Edit difference data
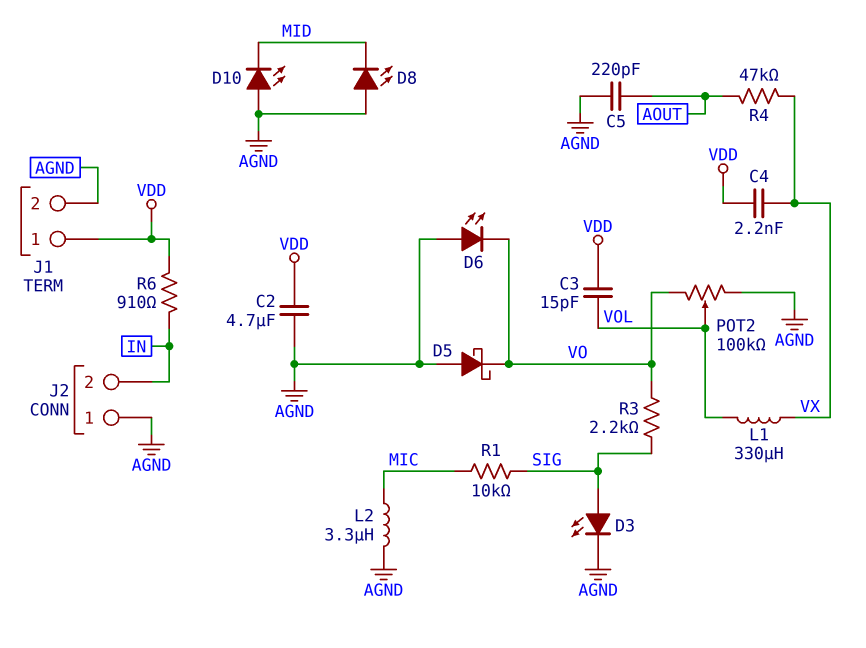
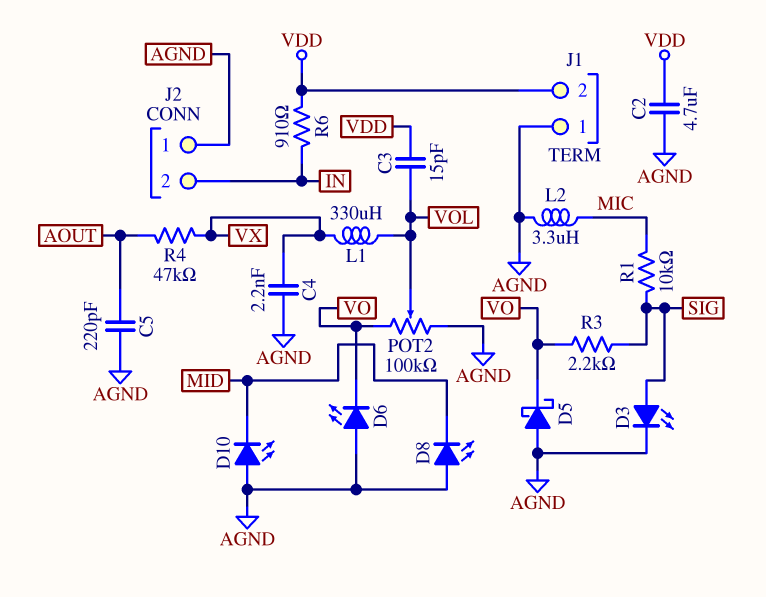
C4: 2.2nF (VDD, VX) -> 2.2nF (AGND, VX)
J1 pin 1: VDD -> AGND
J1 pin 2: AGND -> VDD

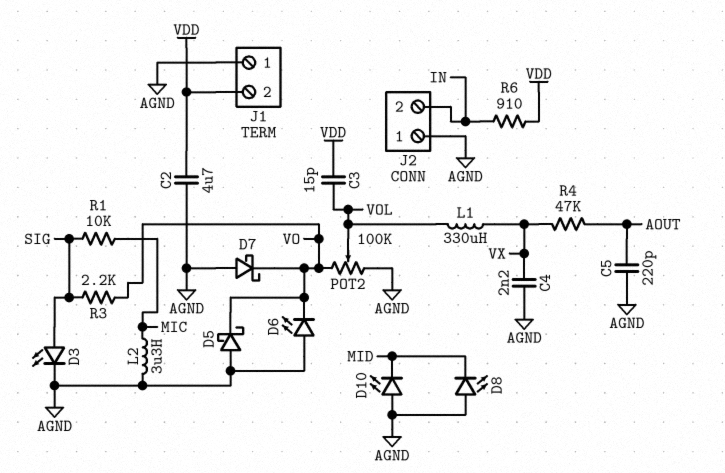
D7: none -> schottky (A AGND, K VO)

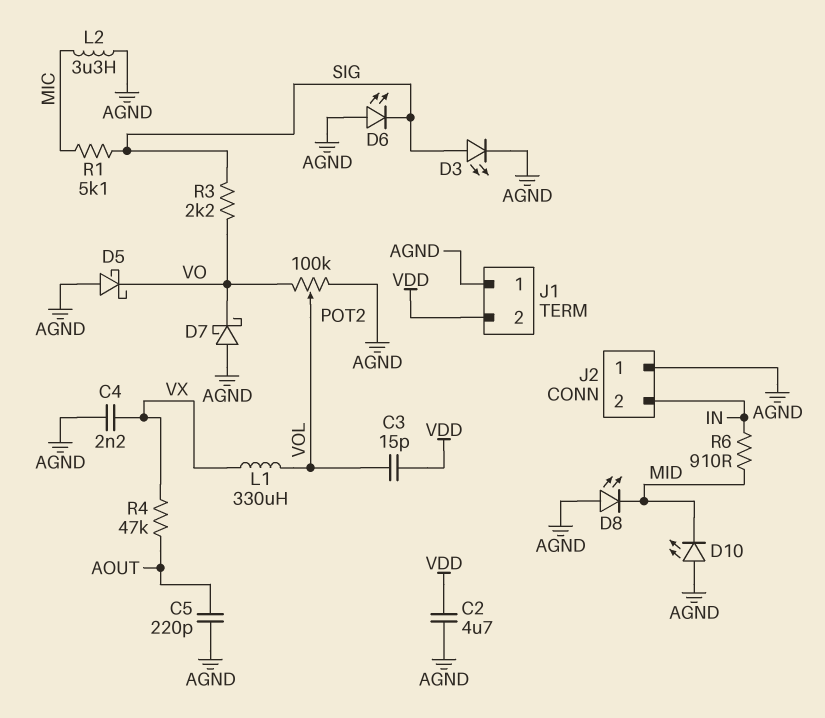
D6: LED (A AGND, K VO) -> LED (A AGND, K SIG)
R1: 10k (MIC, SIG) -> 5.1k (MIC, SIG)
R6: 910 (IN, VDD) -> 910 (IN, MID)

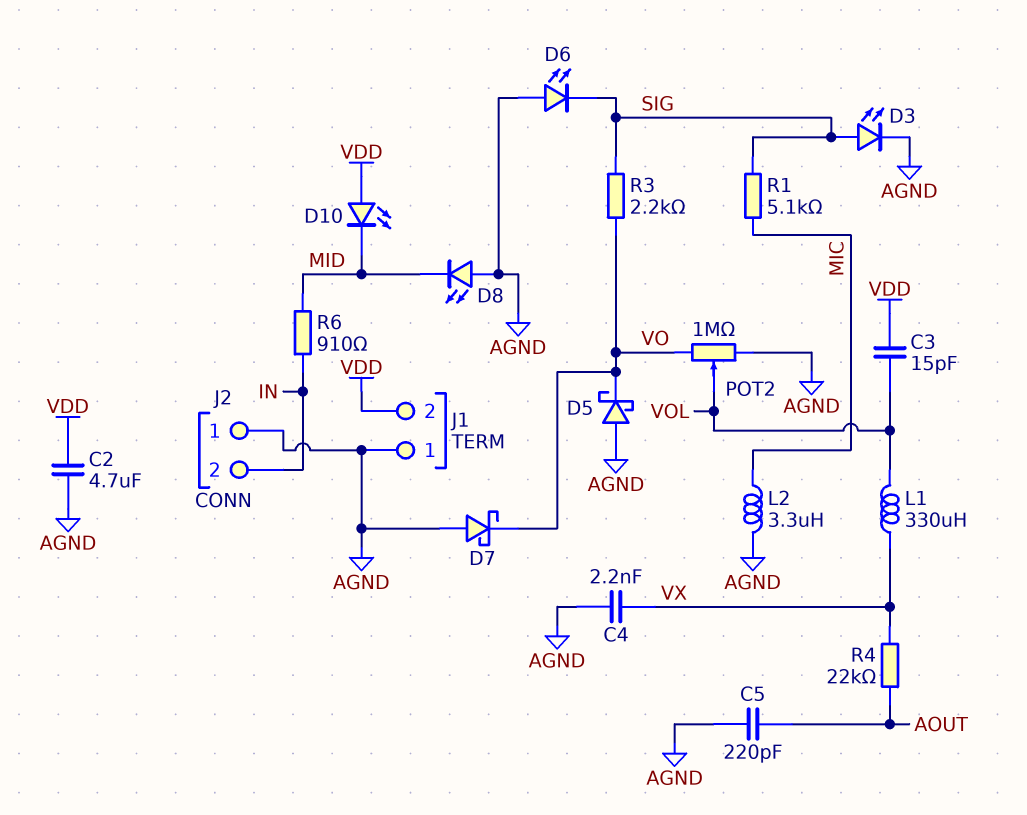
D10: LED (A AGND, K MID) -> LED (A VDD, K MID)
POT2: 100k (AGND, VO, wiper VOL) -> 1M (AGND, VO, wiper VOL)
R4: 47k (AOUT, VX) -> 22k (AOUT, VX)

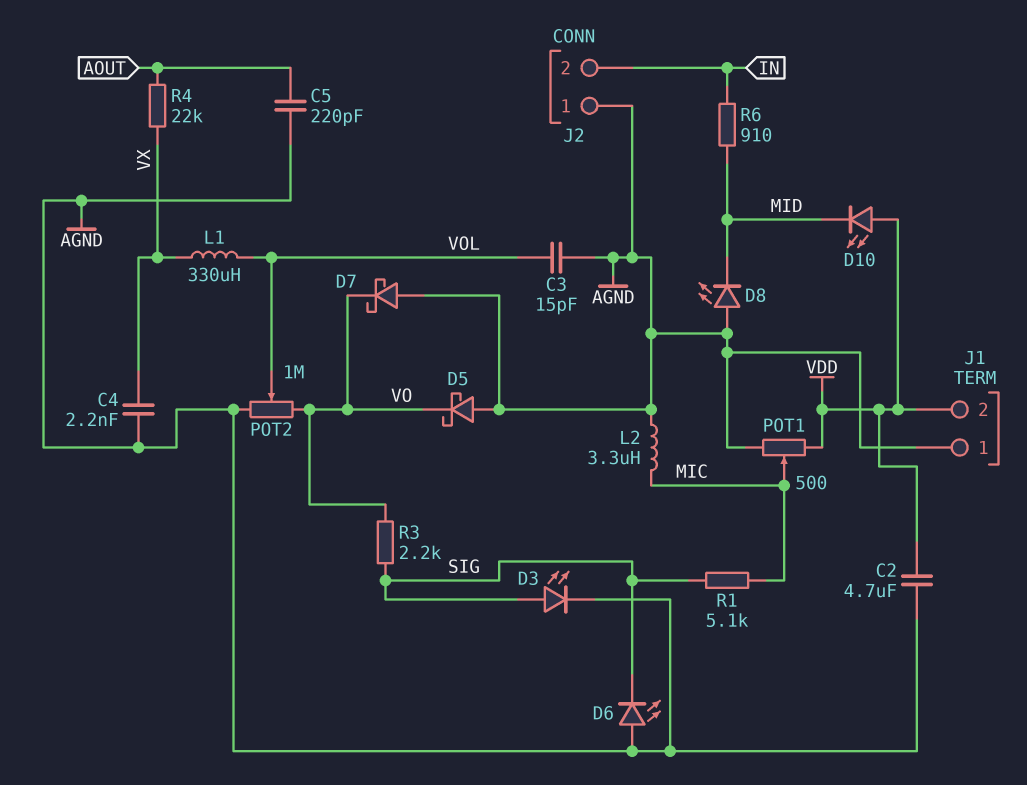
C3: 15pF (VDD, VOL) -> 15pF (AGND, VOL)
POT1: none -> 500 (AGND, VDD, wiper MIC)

- Exercise aim
Although the records include pictures, output only their text, exactly and completely.

- Answer to this exercise
C4: 2.2nF (VDD, VX) -> 2.2nF (AGND, VX)
J1 pin 1: VDD -> AGND
J1 pin 2: AGND -> VDD

D7: none -> schottky (A AGND, K VO)

D6: LED (A AGND, K VO) -> LED (A AGND, K SIG)
R1: 10k (MIC, SIG) -> 5.1k (MIC, SIG)
R6: 910 (IN, VDD) -> 910 (IN, MID)

D10: LED (A AGND, K MID) -> LED (A VDD, K MID)
POT2: 100k (AGND, VO, wiper VOL) -> 1M (AGND, VO, wiper VOL)
R4: 47k (AOUT, VX) -> 22k (AOUT, VX)

C3: 15pF (VDD, VOL) -> 15pF (AGND, VOL)
POT1: none -> 500 (AGND, VDD, wiper MIC)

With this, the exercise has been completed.